§ **REQUIRED WORK**
Copy exactly the lines of the material below that run from the one containing "(400, 344) = (345, 191): red" through the one containing "(483, 276) = (203, 160): red". Copy no other lines.

§ **TASK INPUTS**
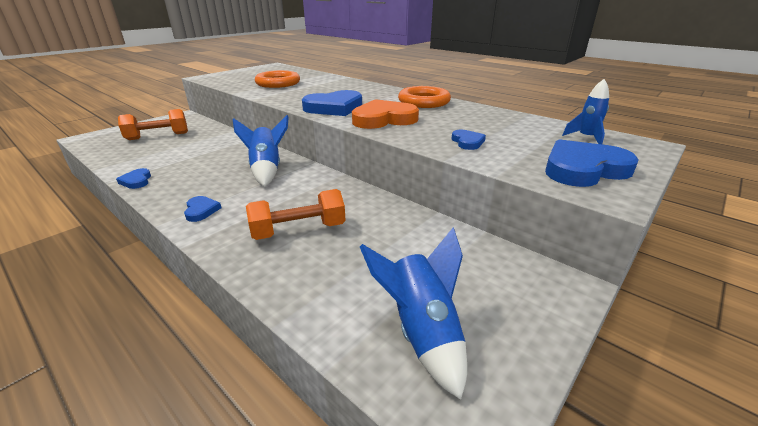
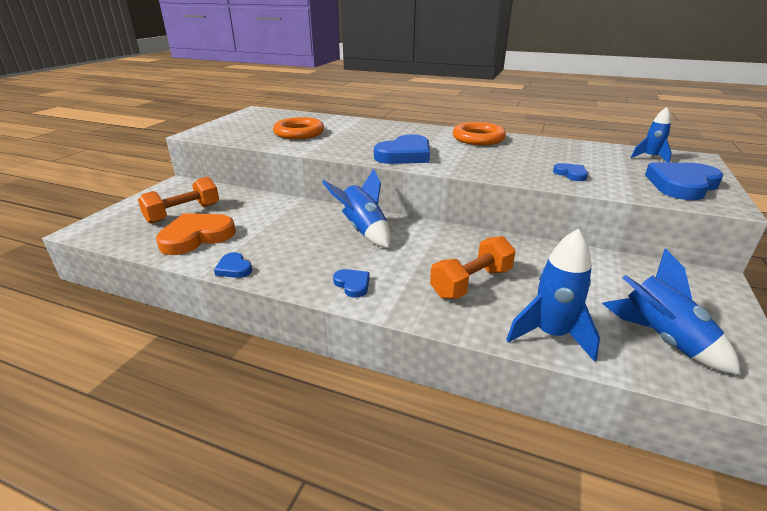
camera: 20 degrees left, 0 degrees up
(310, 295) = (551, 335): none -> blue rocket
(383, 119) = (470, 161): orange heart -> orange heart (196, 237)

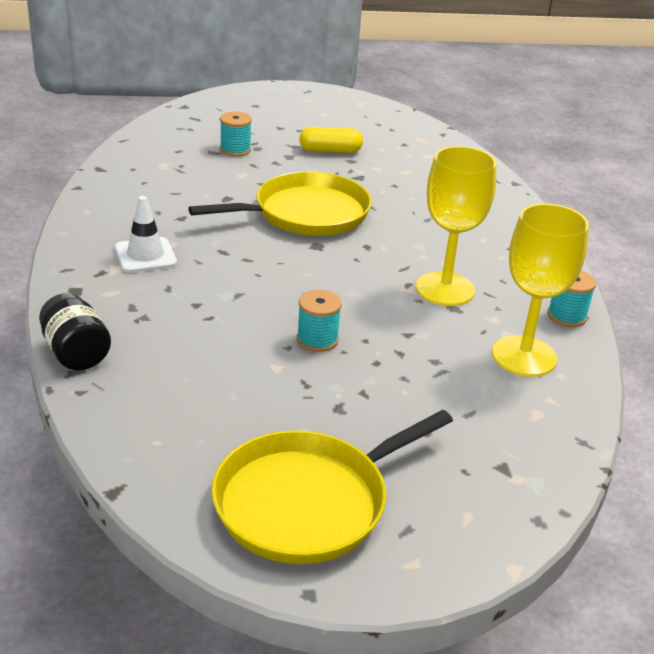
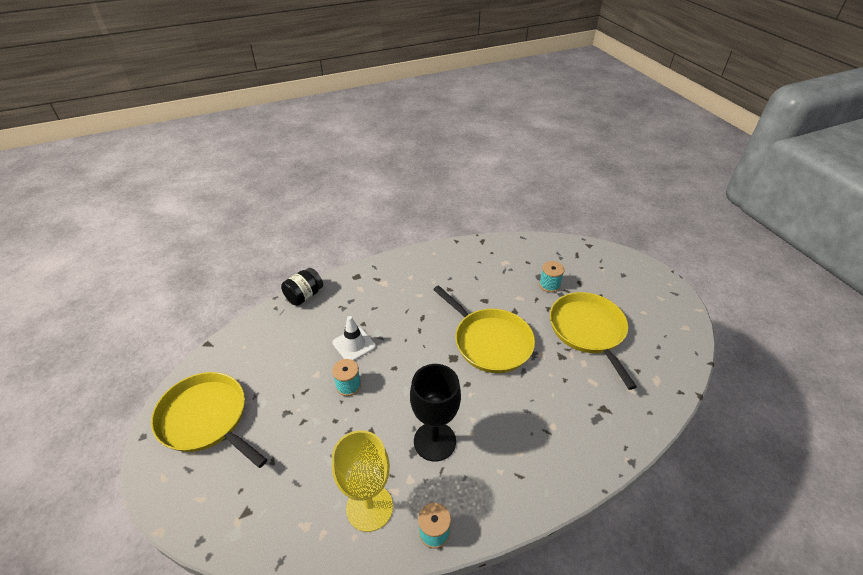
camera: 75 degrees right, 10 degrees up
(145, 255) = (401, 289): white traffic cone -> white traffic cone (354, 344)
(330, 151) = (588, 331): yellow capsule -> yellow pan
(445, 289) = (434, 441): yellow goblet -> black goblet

==

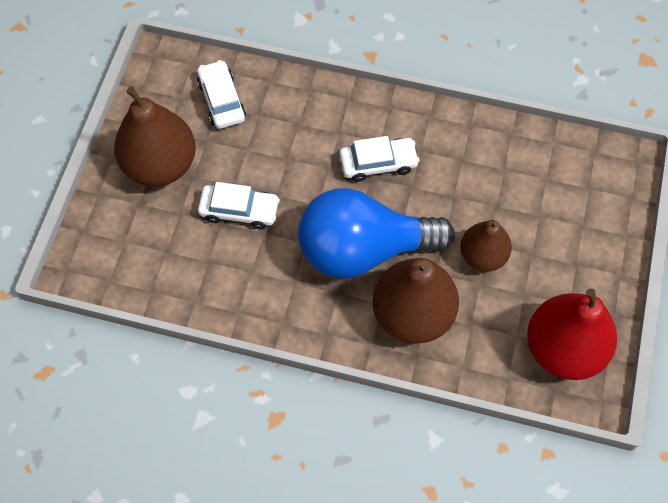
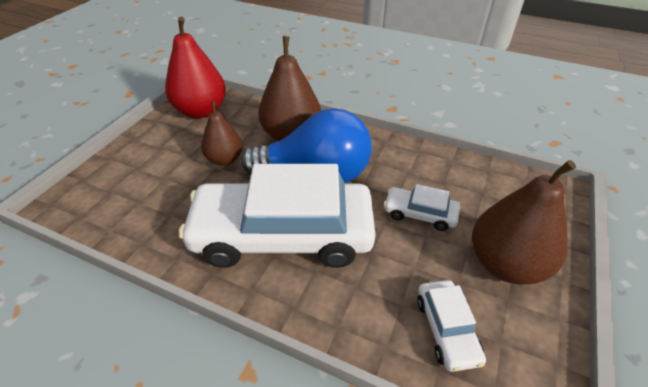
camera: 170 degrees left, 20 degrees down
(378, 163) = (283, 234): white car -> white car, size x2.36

==

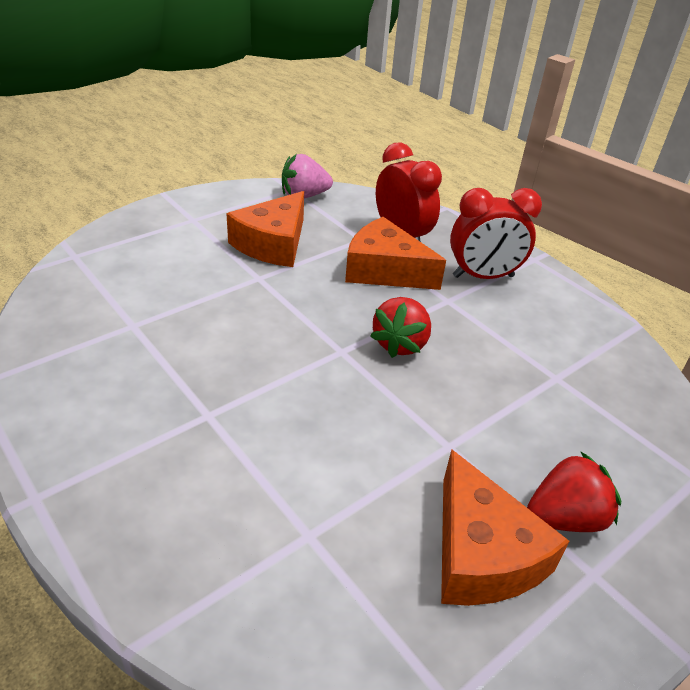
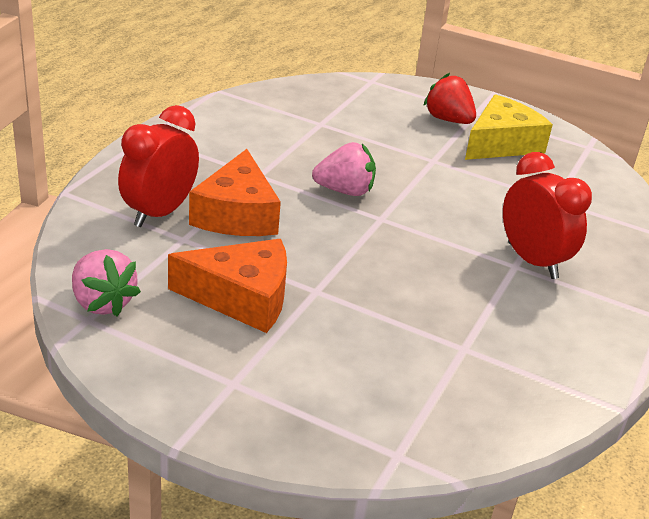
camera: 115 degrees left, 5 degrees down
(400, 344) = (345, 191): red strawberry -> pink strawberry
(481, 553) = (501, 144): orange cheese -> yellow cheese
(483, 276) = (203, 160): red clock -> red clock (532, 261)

§ **OUTPUT**
(400, 344) = (345, 191): red strawberry -> pink strawberry
(481, 553) = (501, 144): orange cheese -> yellow cheese
(483, 276) = (203, 160): red clock -> red clock (532, 261)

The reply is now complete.